(Your instructions):
Find the string "orange" in the records. Copy every line it appears in.

= Beginning of Section =

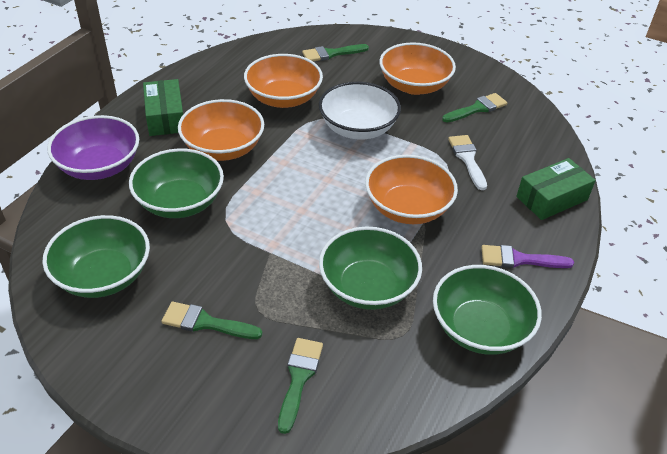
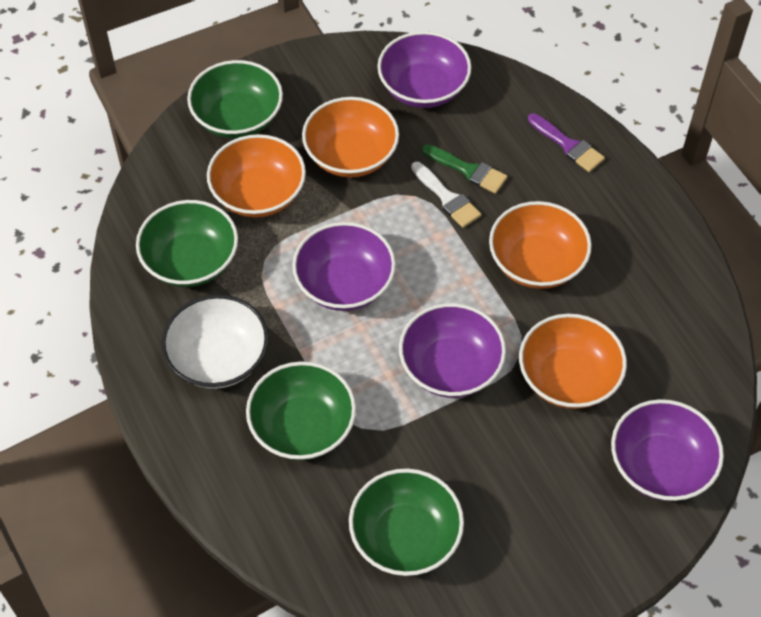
green box: 2 -> 0
green brush: 4 -> 1
purple bowl: 1 -> 4

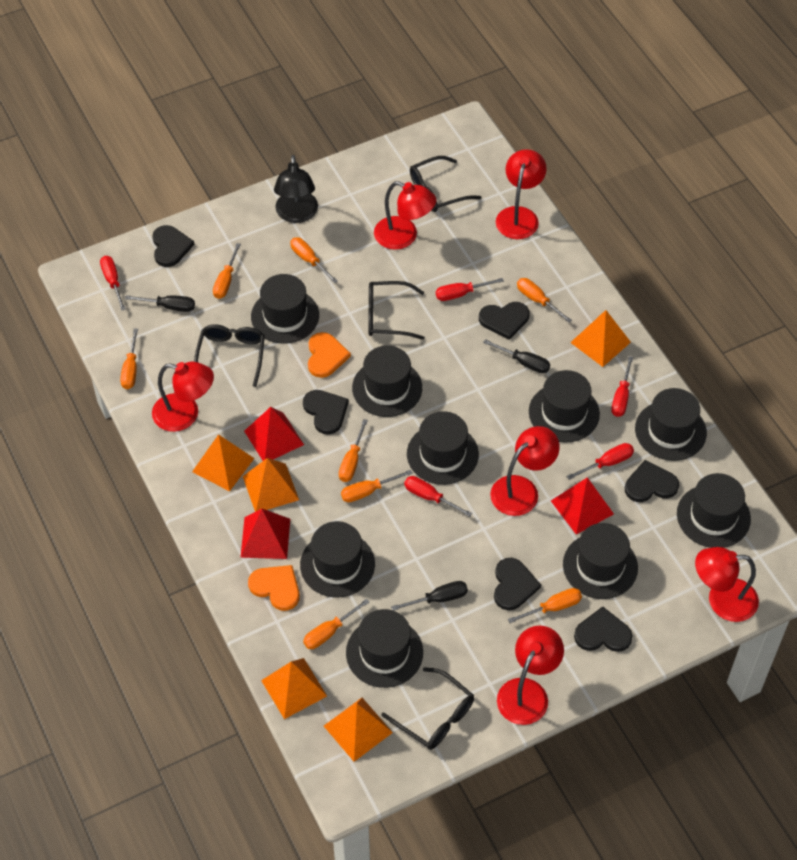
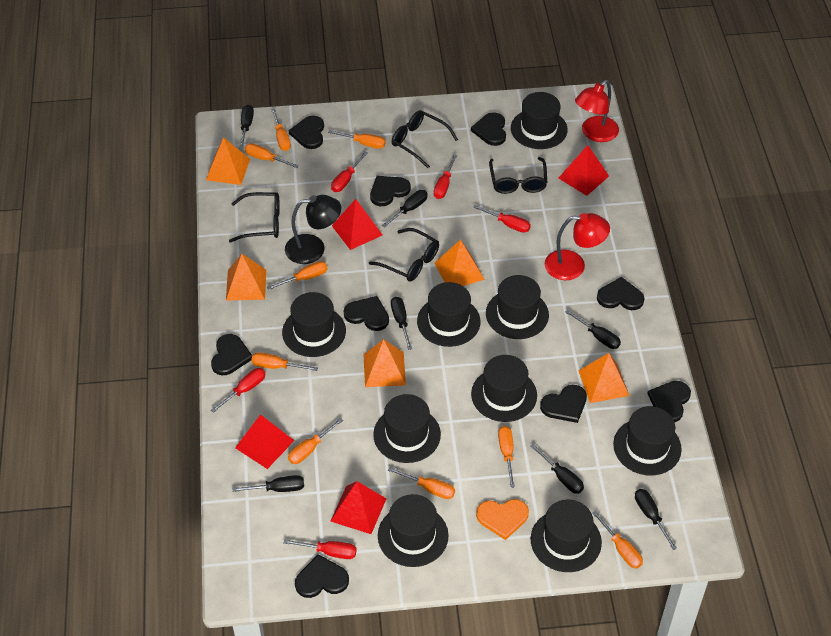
black heart: 6 -> 9
black screwdriver: 3 -> 7
orange heart: 2 -> 1
orange screwdriver: 8 -> 9
red lamp: 6 -> 2
red pyramid: 3 -> 4

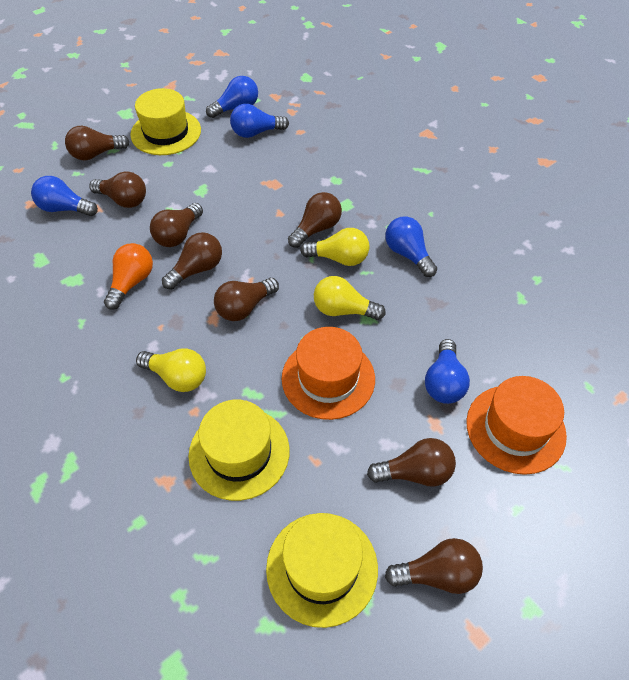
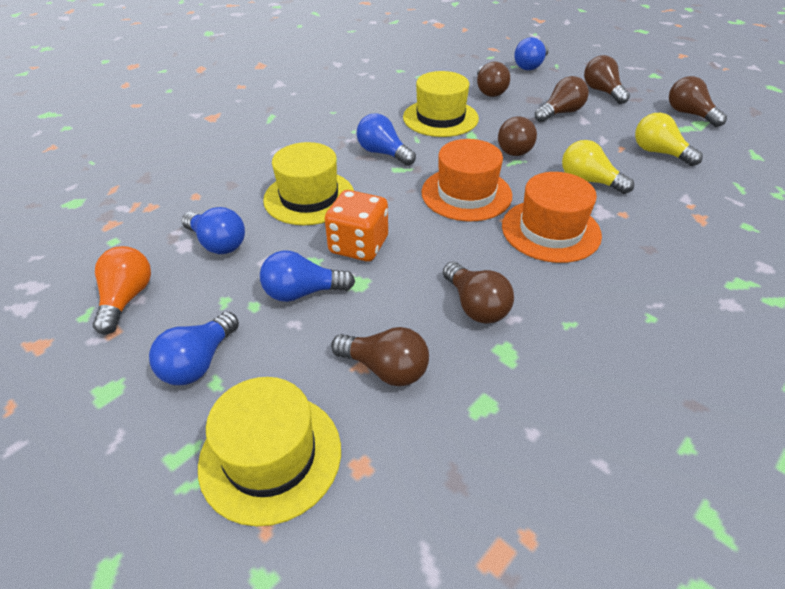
brown light bulb: 8 -> 7
orange dice: 0 -> 1
yellow light bulb: 3 -> 2

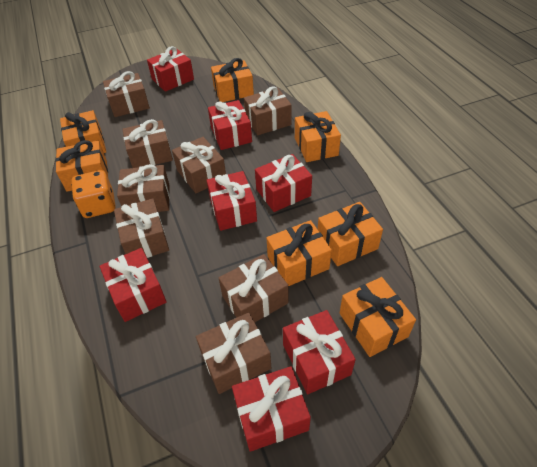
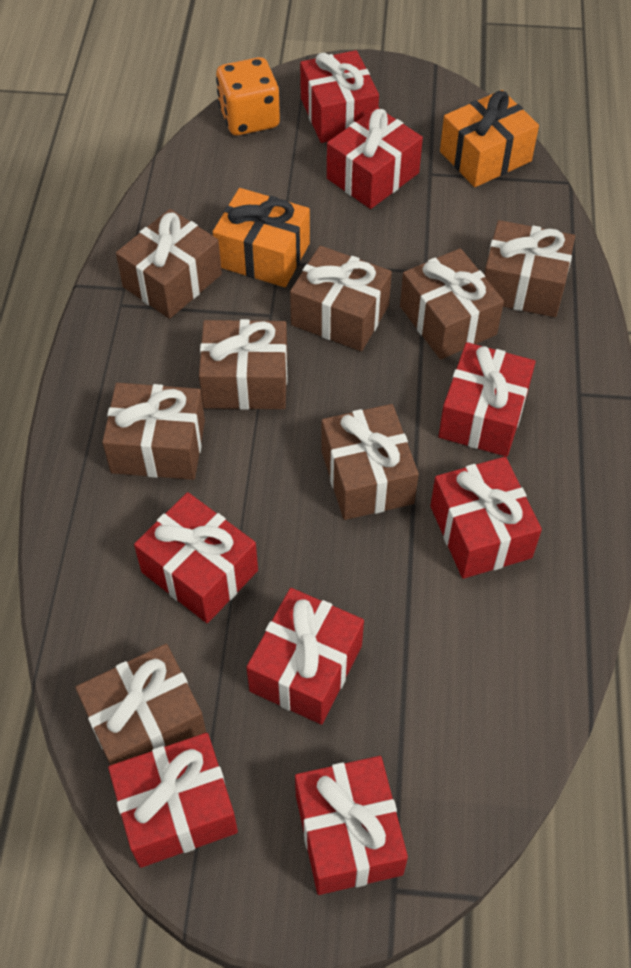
orange gift: 7 -> 2
red gift: 7 -> 8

= End of Section =

(Answer to the exercise):
orange heart: 2 -> 1
orange screwdriver: 8 -> 9
orange dice: 0 -> 1
orange gift: 7 -> 2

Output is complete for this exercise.